Activity: Copy each line below exactly and leave the pictures out.

----- Task input

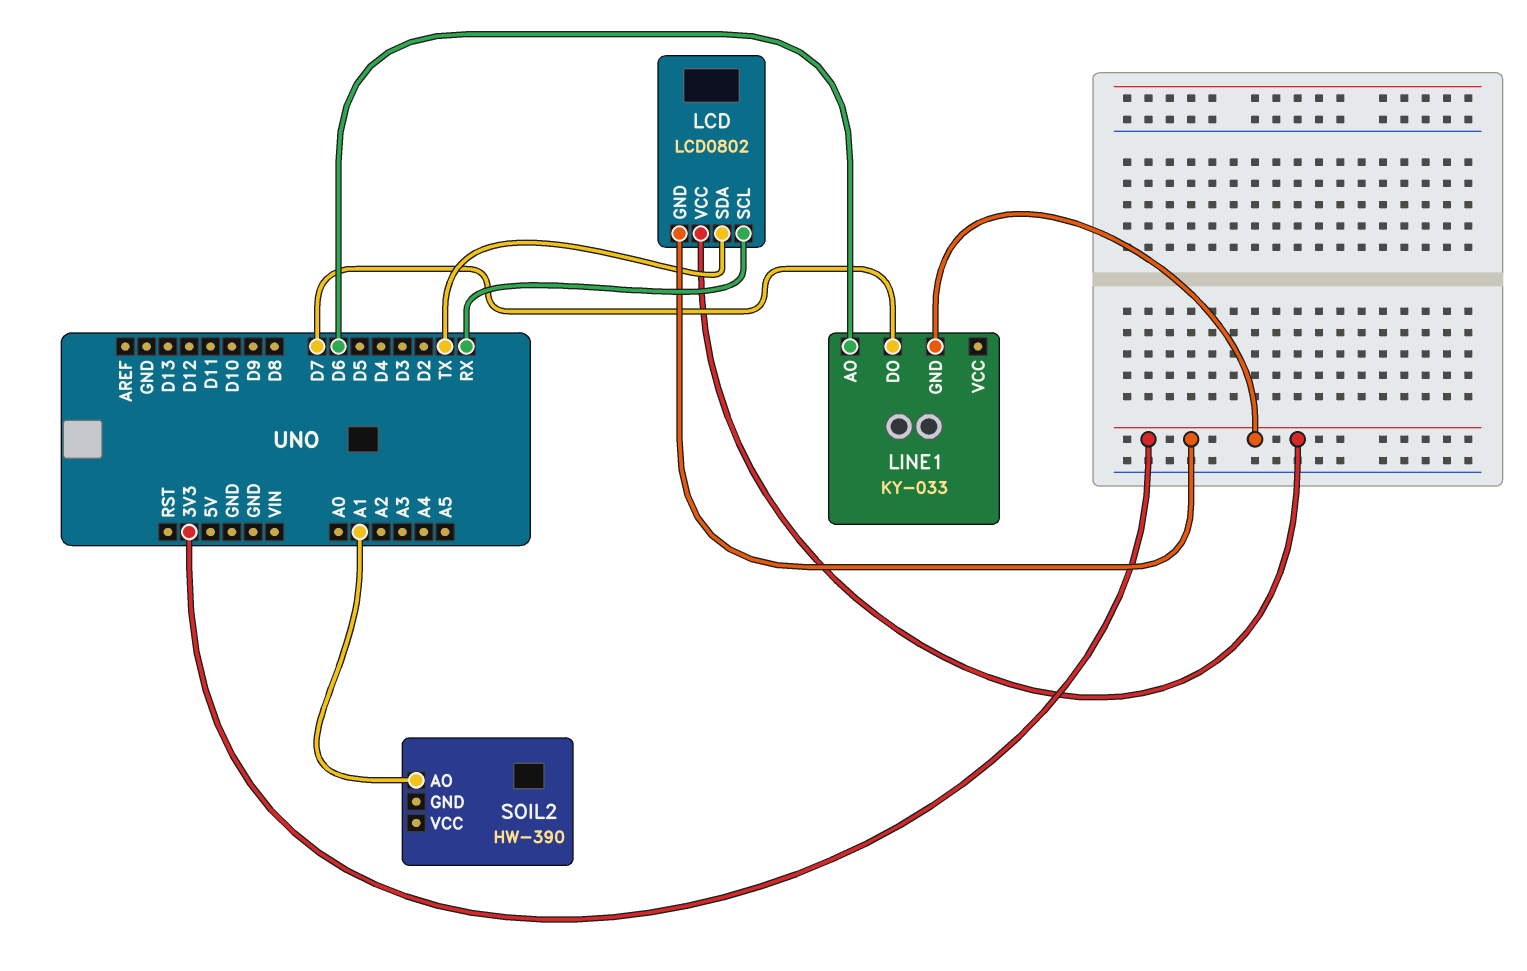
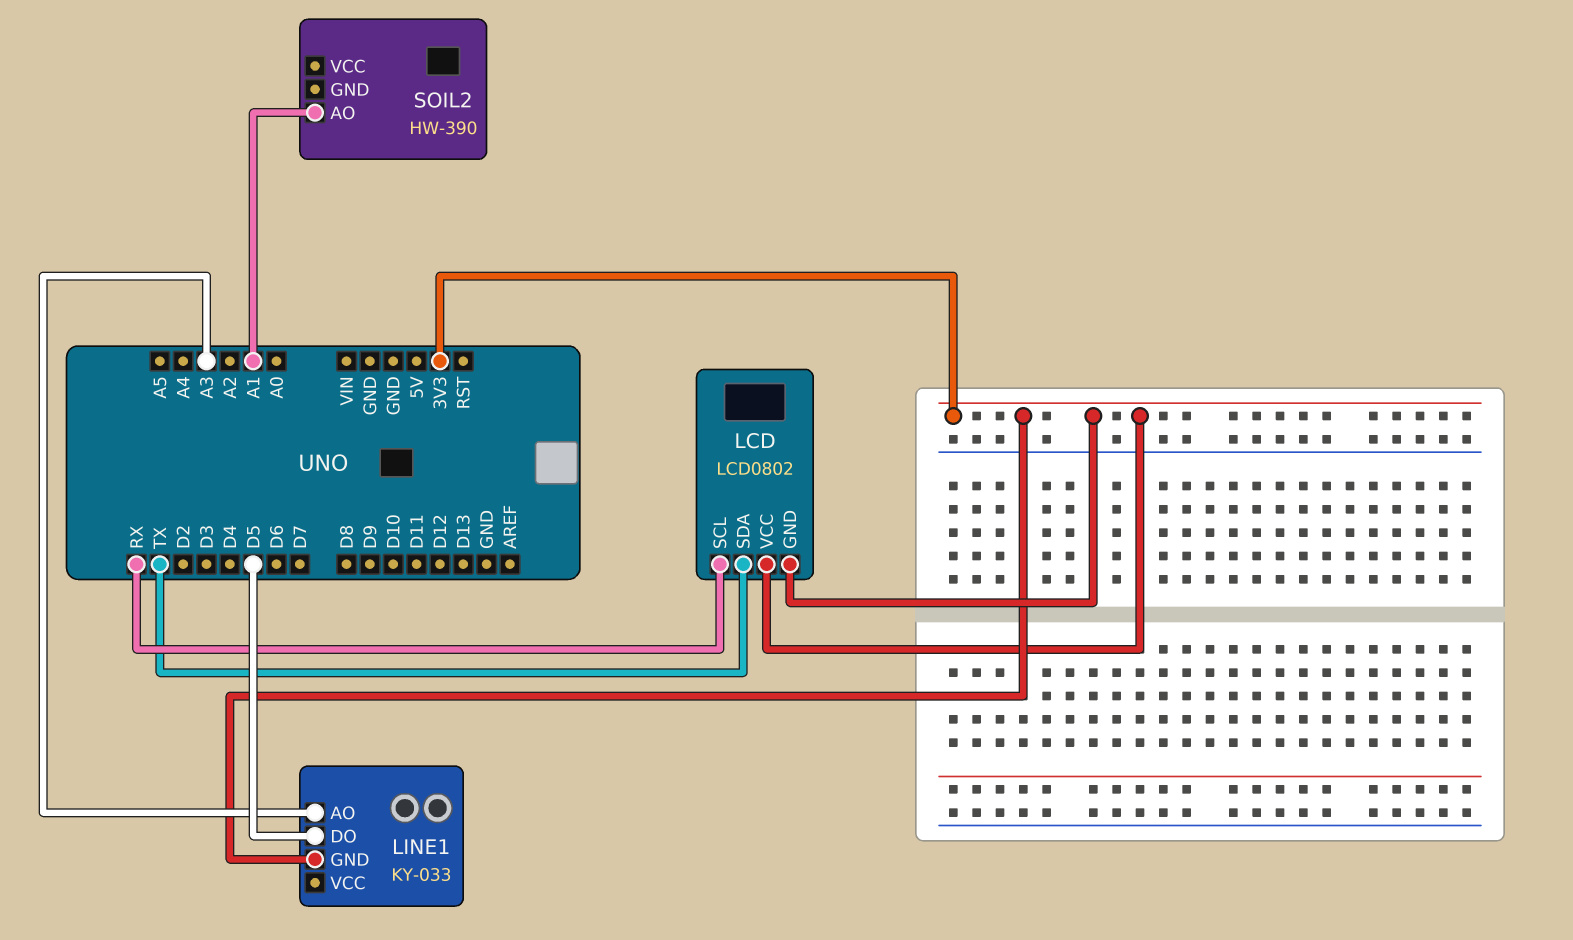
LINE1 pin AO: D6 -> A3
LINE1 pin DO: D7 -> D5

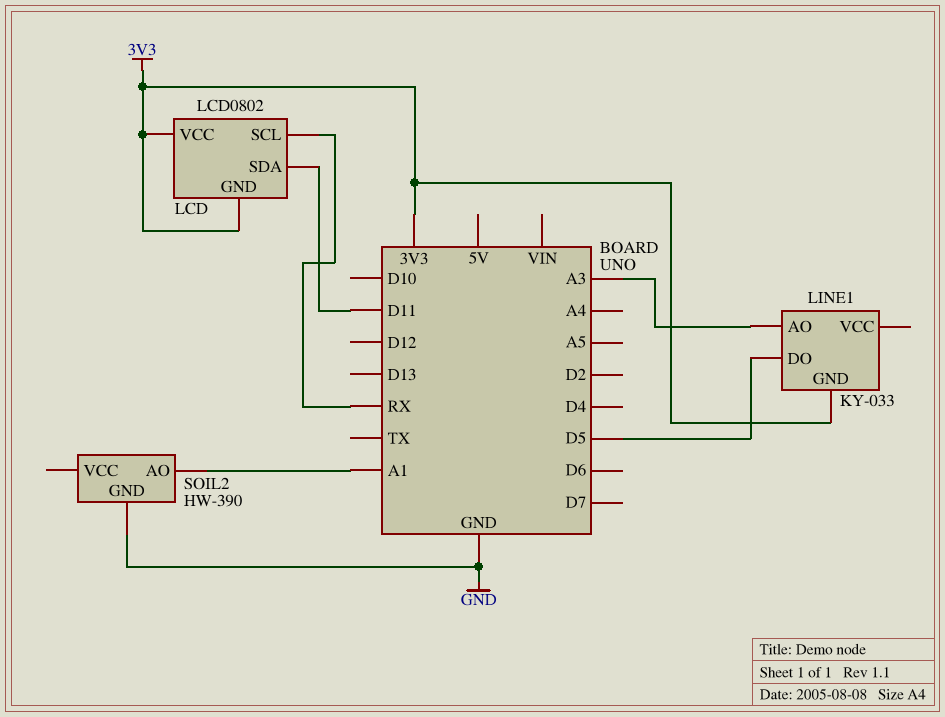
LCD pin SDA: TX -> D11
SOIL2 pin GND: none -> GND

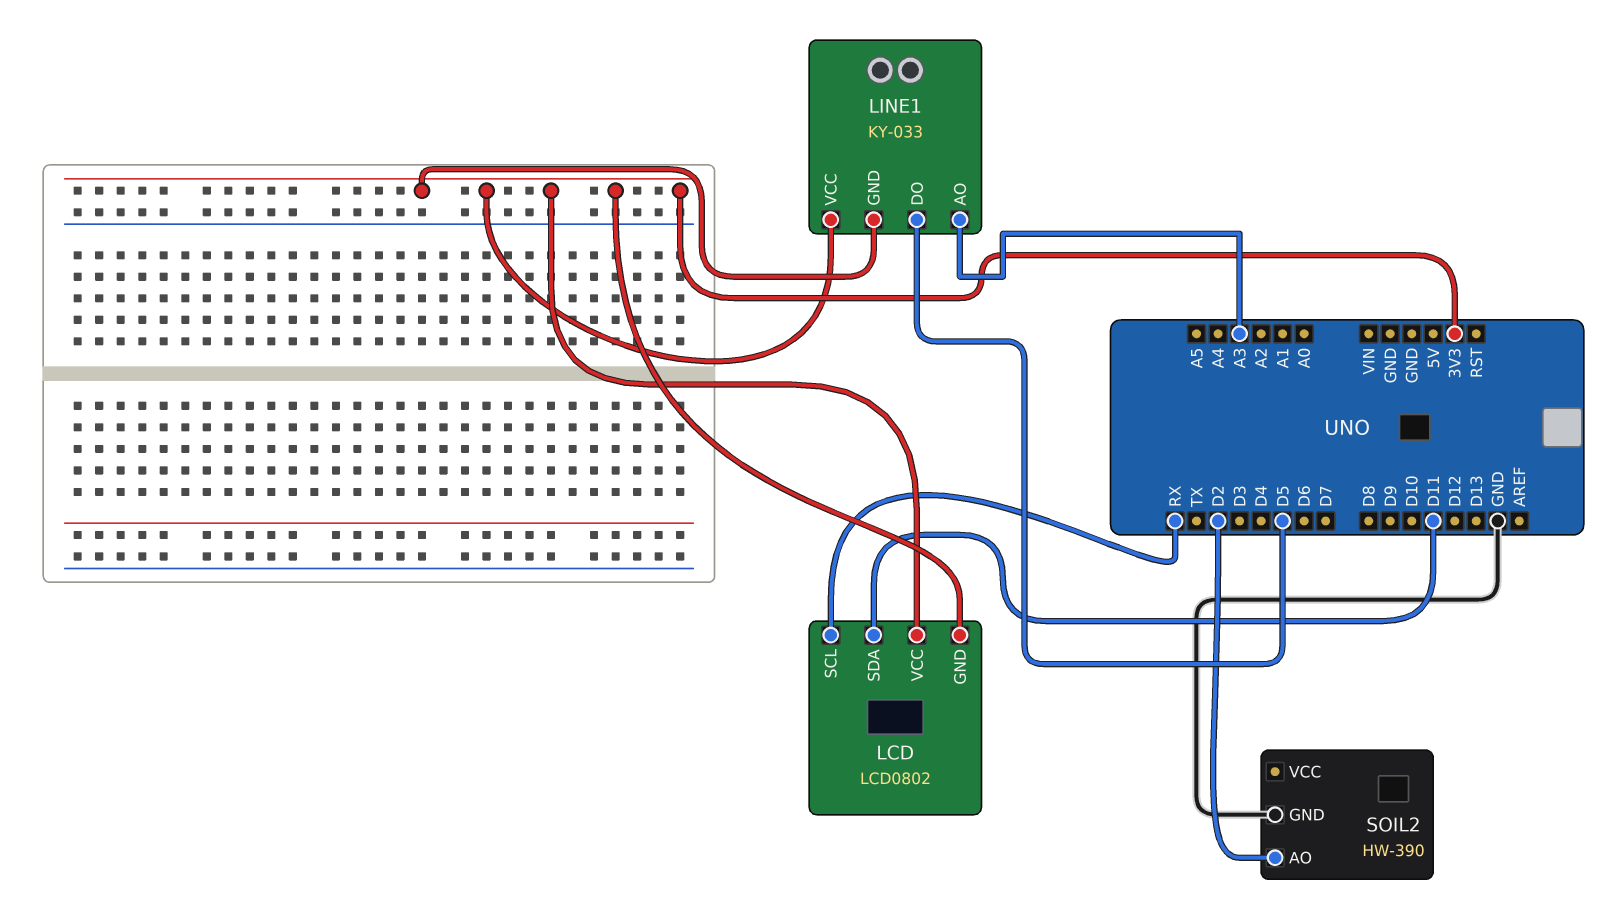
LINE1 pin VCC: none -> 3V3
SOIL2 pin AO: A1 -> D2

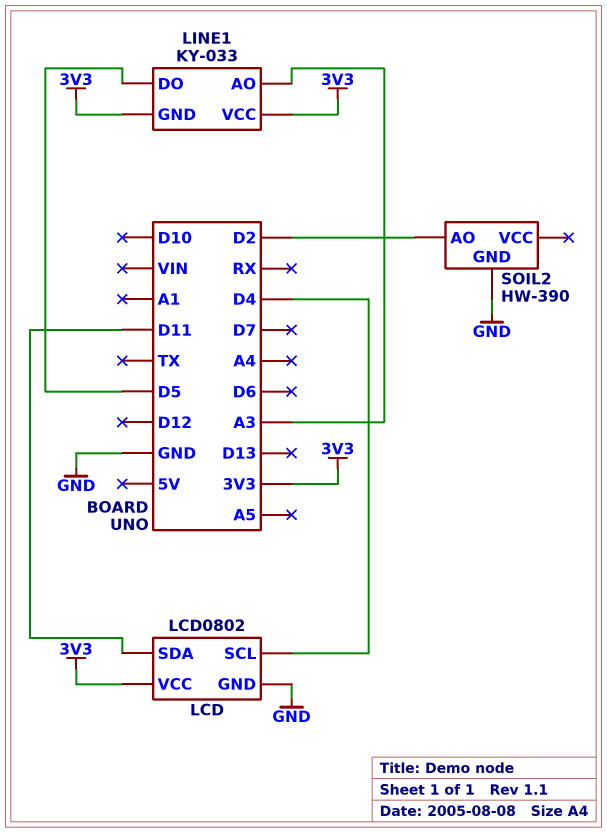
LCD pin GND: 3V3 -> GND
LCD pin SCL: RX -> D4

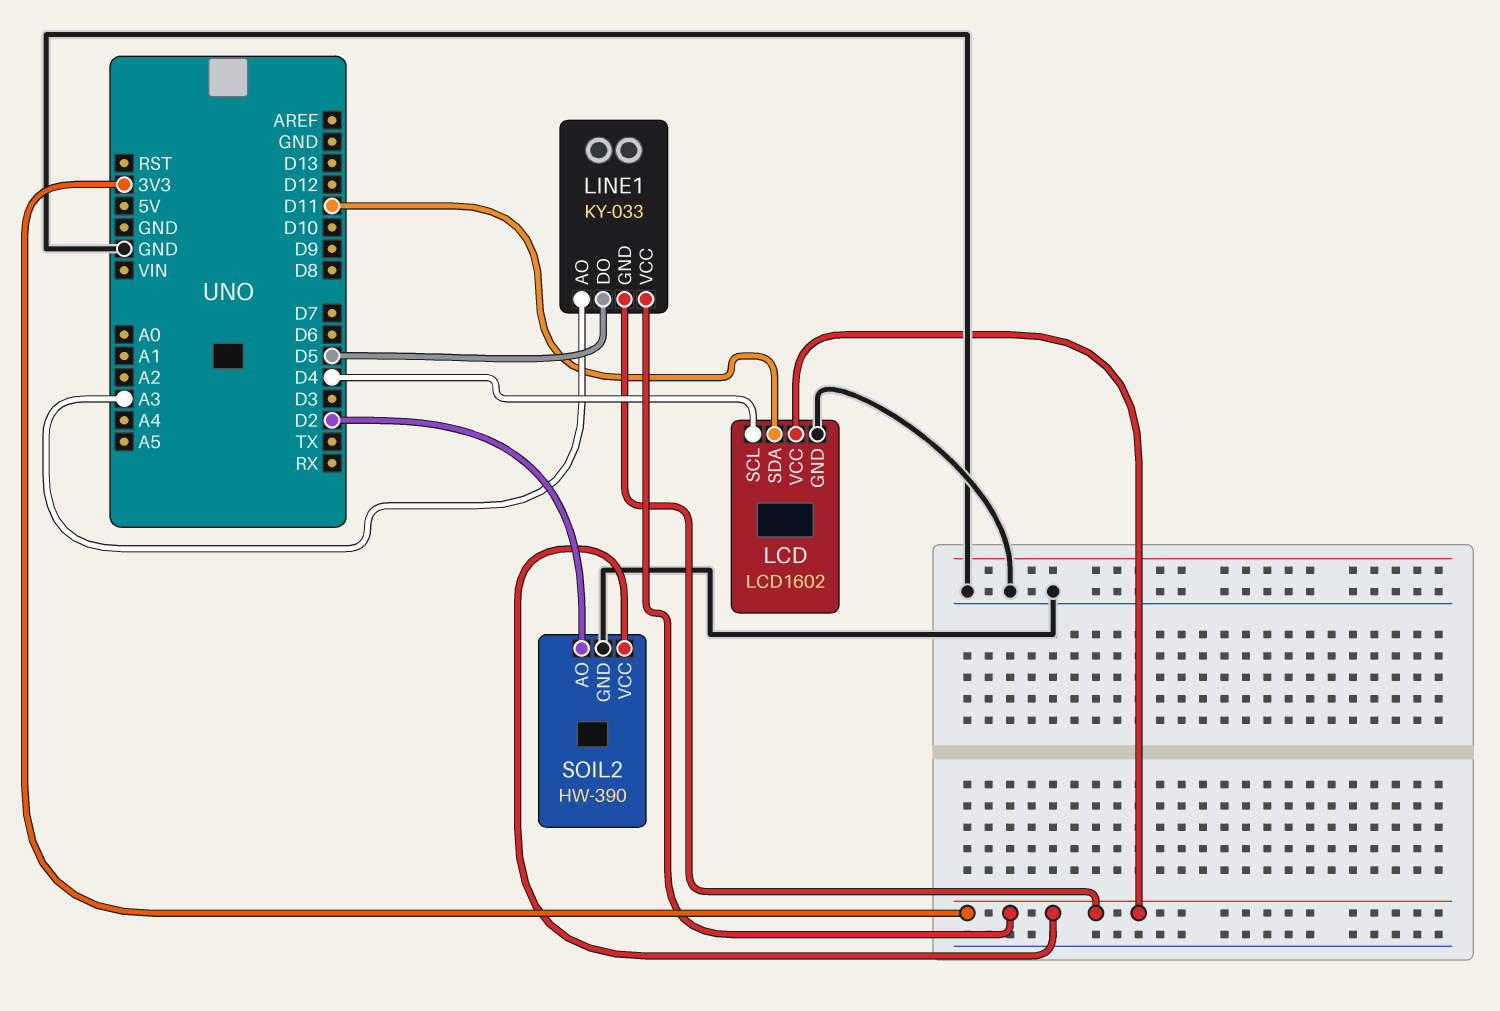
LCD: LCD0802 -> LCD1602
SOIL2 pin VCC: none -> 3V3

----------

Exercise answer:
LINE1 pin AO: D6 -> A3
LINE1 pin DO: D7 -> D5

LCD pin SDA: TX -> D11
SOIL2 pin GND: none -> GND

LINE1 pin VCC: none -> 3V3
SOIL2 pin AO: A1 -> D2

LCD pin GND: 3V3 -> GND
LCD pin SCL: RX -> D4

LCD: LCD0802 -> LCD1602
SOIL2 pin VCC: none -> 3V3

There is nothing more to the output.